*Your instructions*.
When a line below contains the string "orange", show that line.

(Frame-by-frame shape edits)
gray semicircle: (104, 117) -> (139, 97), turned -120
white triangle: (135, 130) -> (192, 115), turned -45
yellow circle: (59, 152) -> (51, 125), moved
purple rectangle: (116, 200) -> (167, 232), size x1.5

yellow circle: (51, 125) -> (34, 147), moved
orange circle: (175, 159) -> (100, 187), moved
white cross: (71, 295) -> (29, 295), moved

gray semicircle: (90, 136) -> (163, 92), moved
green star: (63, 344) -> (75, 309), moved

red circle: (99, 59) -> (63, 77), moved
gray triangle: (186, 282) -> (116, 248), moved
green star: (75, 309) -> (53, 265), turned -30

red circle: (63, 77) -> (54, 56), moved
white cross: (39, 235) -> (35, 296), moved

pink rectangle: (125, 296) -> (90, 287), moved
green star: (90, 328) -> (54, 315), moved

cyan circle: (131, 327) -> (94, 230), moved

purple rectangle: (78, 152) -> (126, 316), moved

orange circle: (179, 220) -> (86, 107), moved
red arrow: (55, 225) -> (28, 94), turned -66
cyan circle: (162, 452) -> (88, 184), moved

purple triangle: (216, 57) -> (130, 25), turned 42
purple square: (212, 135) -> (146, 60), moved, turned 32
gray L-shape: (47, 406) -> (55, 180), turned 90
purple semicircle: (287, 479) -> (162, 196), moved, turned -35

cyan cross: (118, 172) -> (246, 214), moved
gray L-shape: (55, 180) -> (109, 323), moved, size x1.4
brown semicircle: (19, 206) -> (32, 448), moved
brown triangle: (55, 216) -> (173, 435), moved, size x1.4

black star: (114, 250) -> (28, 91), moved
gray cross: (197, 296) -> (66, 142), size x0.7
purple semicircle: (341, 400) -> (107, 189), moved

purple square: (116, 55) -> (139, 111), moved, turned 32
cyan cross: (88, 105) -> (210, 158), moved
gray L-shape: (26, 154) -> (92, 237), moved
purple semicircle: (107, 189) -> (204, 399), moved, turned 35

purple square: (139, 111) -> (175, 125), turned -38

*Response area*.
orange circle: (175, 159) -> (100, 187), moved
orange circle: (179, 220) -> (86, 107), moved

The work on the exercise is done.